▽

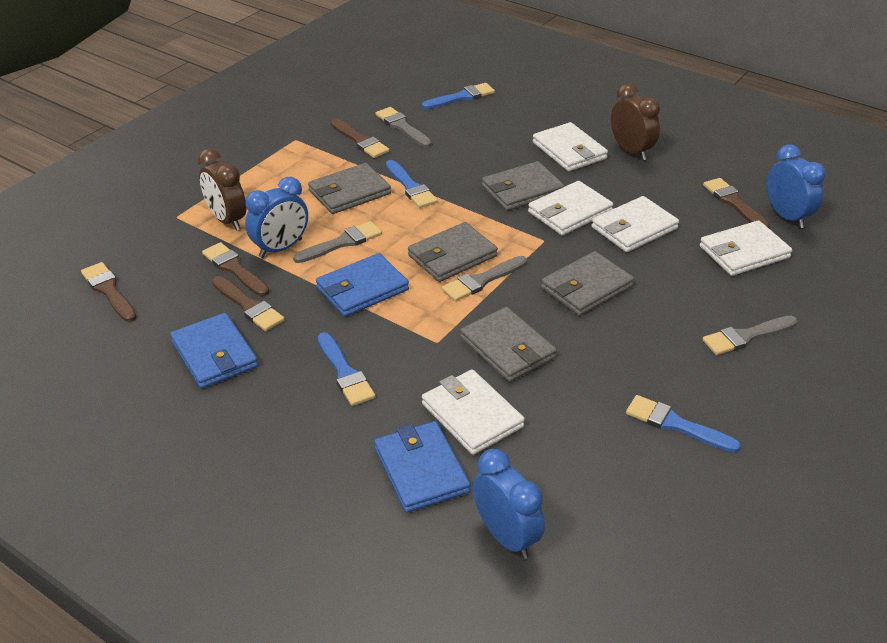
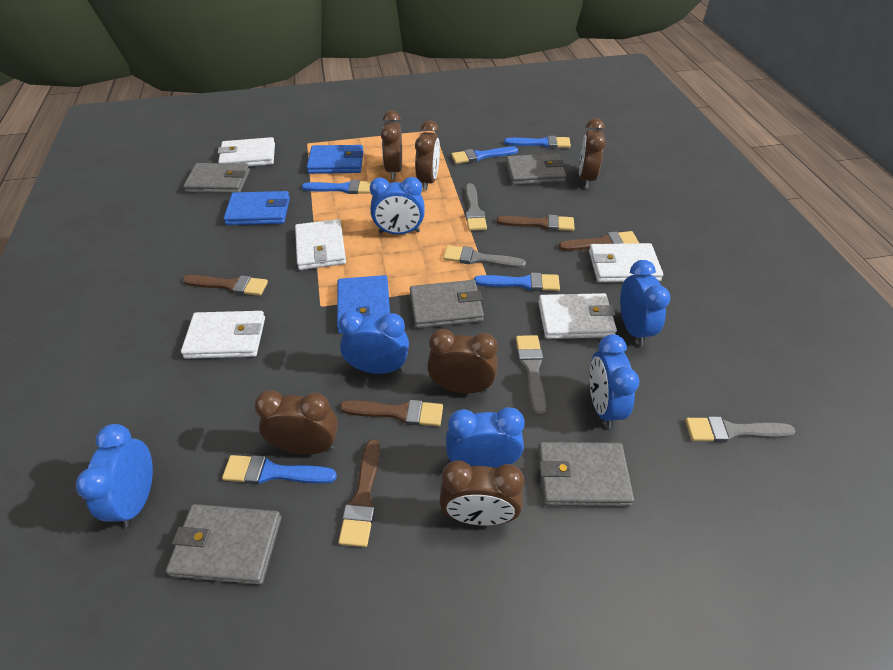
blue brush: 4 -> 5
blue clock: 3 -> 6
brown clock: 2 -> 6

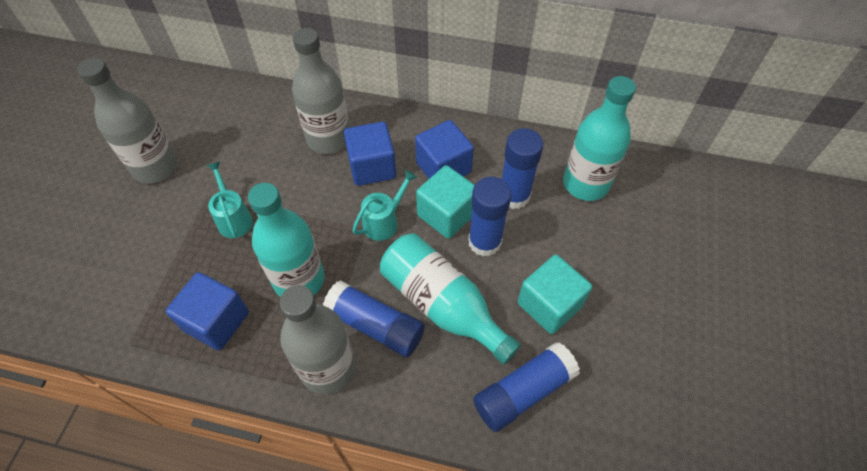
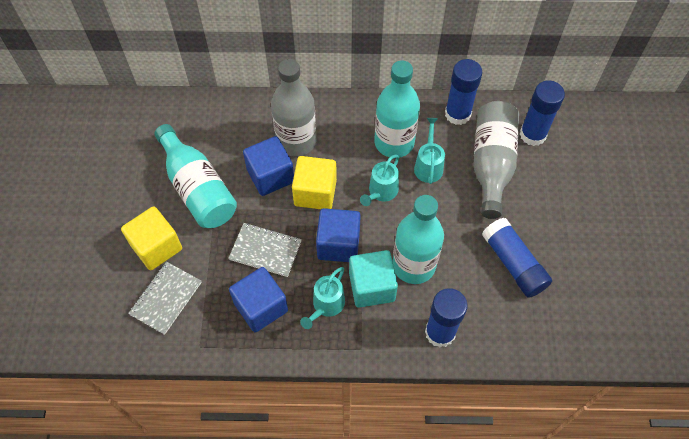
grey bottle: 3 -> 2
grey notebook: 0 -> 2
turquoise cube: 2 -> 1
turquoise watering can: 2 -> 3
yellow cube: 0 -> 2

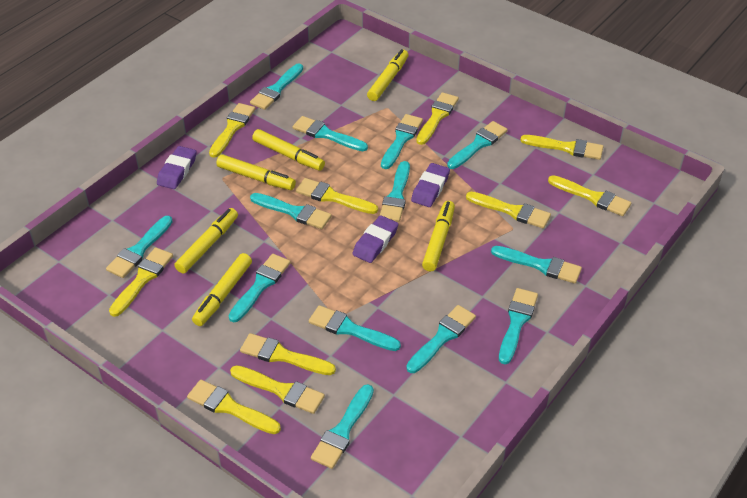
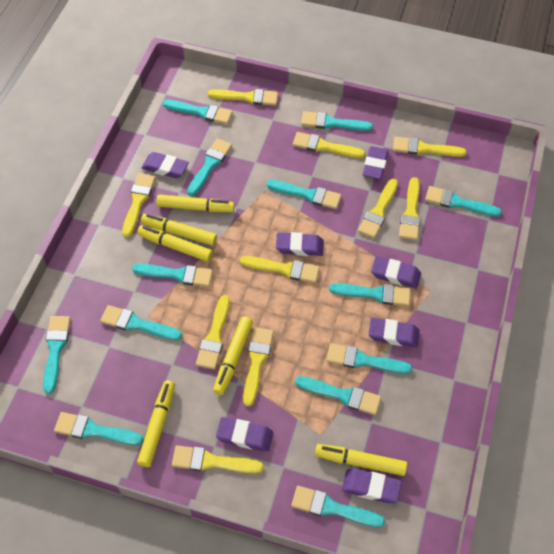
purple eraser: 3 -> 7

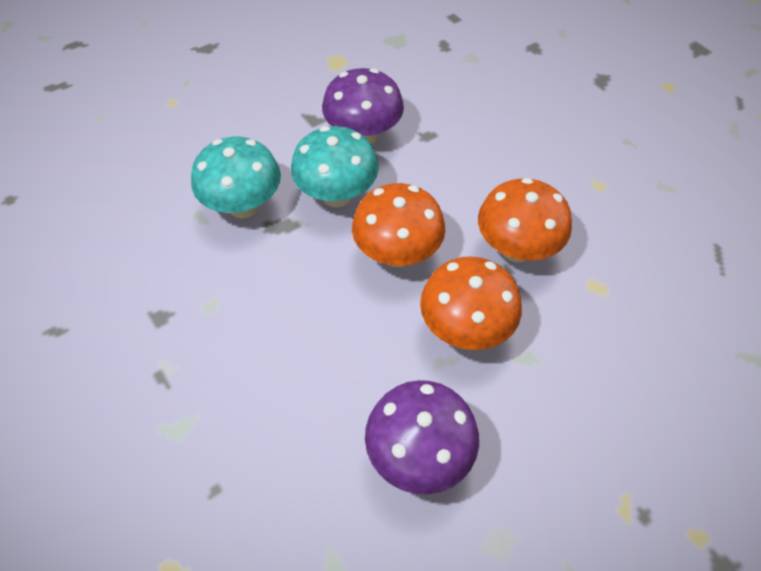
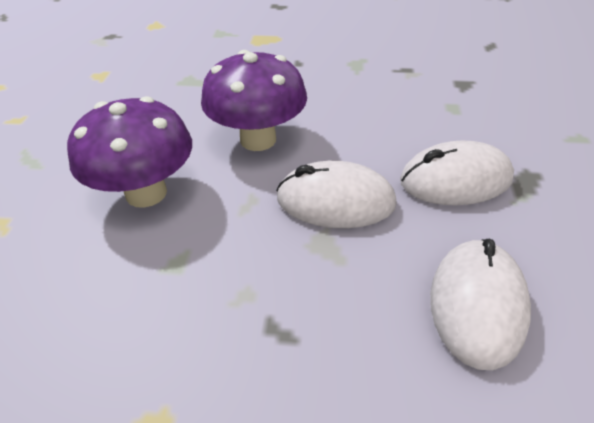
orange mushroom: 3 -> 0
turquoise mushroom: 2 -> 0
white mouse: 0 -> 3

△

* _Exercise details_
Tally up the lines in the records containing the word "mushroom", then give the count and nothing else.

* _Output of the exercise_
2